** RECORDS TO USE follows **

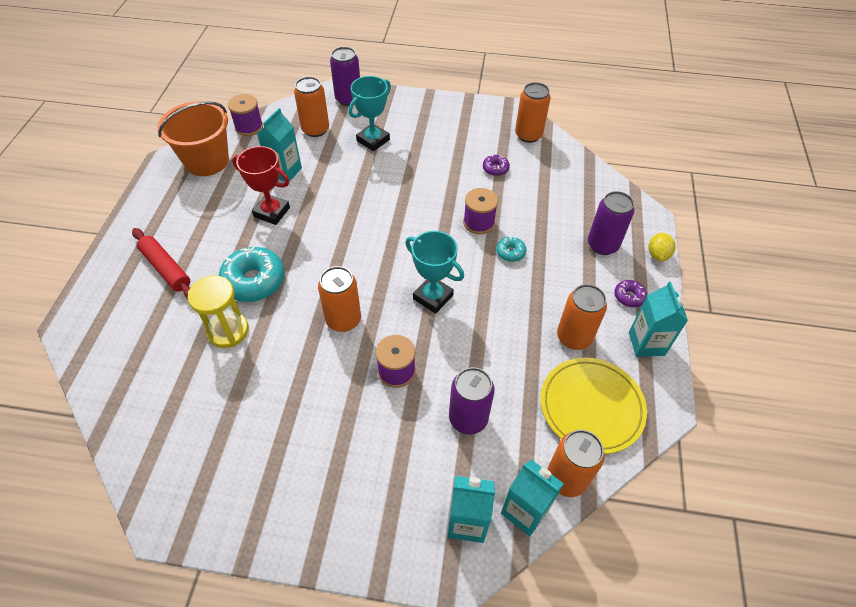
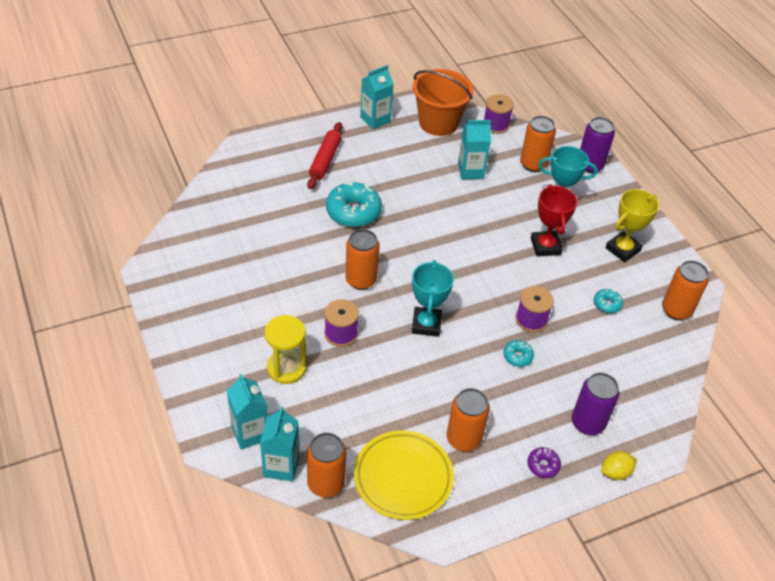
camera: 55 degrees right, 5 degrees down
(228, 331) = (301, 221): yellow hourglass -> yellow hourglass (286, 368)
(272, 212) = (423, 186): red trophy -> red trophy (545, 246)
(448, 130) = (622, 249): none -> yellow trophy
(468, 418) = (333, 397): purple can -> none
(495, 169) = (607, 304): purple donut -> turquoise donut
(646, 343) = (500, 497): turquoise carton -> turquoise carton (375, 119)

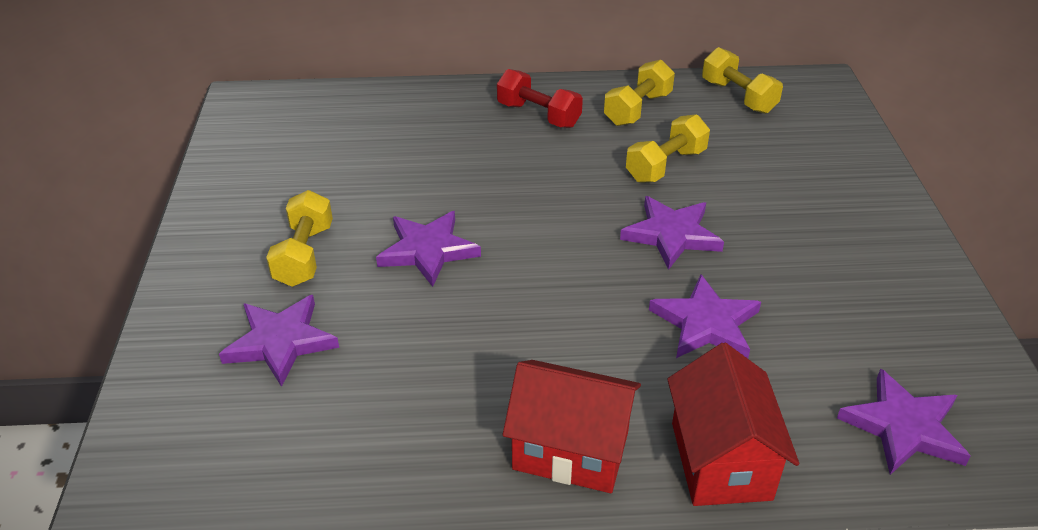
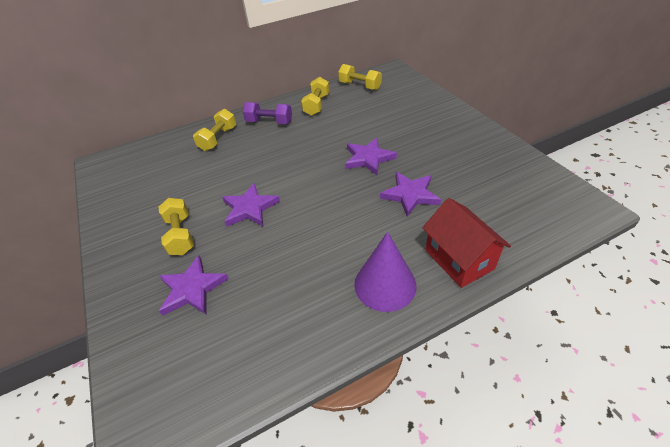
camera: 20 degrees left, 5 degrees up
(538, 115) = (269, 122): red dumbbell -> purple dumbbell
(571, 450) = (385, 284): red house -> purple cone
(665, 165) = (345, 127): yellow dumbbell -> yellow dumbbell (218, 139)
(903, 427) = (526, 210): purple star -> none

** End of RECORDS TO USE **

[TASK INSTRUCTIONS]
Where an entry holds a picture, drop it and transcribe everything else exactly.

[RESPONSE TO THE EXERCISE]
camera: 55 degrees right, 5 degrees down
(228, 331) = (301, 221): yellow hourglass -> yellow hourglass (286, 368)
(272, 212) = (423, 186): red trophy -> red trophy (545, 246)
(448, 130) = (622, 249): none -> yellow trophy
(468, 418) = (333, 397): purple can -> none
(495, 169) = (607, 304): purple donut -> turquoise donut
(646, 343) = (500, 497): turquoise carton -> turquoise carton (375, 119)

camera: 20 degrees left, 5 degrees up
(538, 115) = (269, 122): red dumbbell -> purple dumbbell
(571, 450) = (385, 284): red house -> purple cone
(665, 165) = (345, 127): yellow dumbbell -> yellow dumbbell (218, 139)
(903, 427) = (526, 210): purple star -> none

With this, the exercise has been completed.